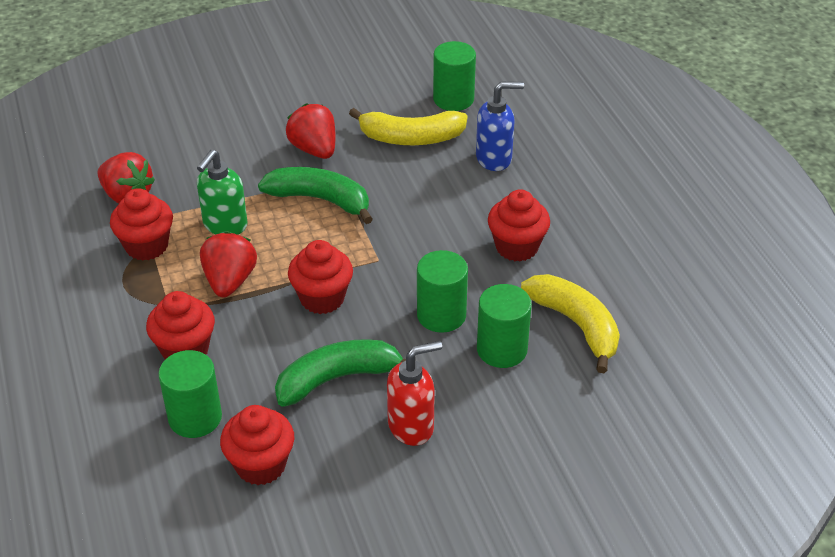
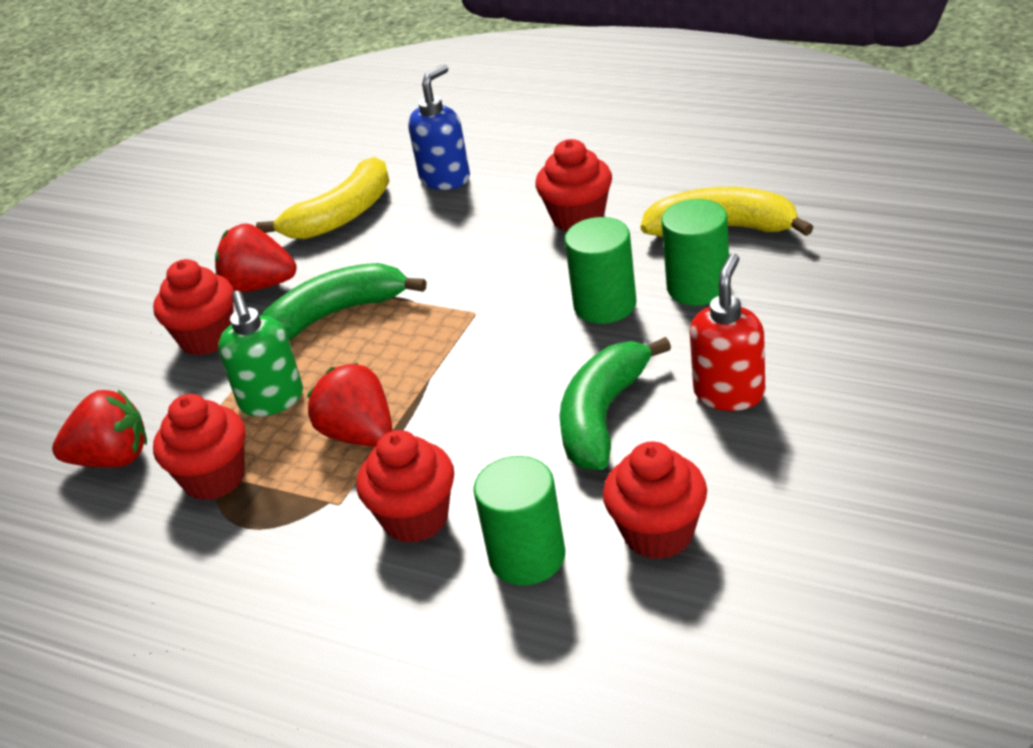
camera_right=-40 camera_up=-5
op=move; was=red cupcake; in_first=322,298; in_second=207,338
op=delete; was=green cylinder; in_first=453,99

• _EXERCISE DIRECTIONS_:
Copy out the line holding "op=move; was=red cupcake;". Then copy every later line of the data, unchanged, through the last one.

• _EXERCISE ANSWER_:
op=move; was=red cupcake; in_first=322,298; in_second=207,338
op=delete; was=green cylinder; in_first=453,99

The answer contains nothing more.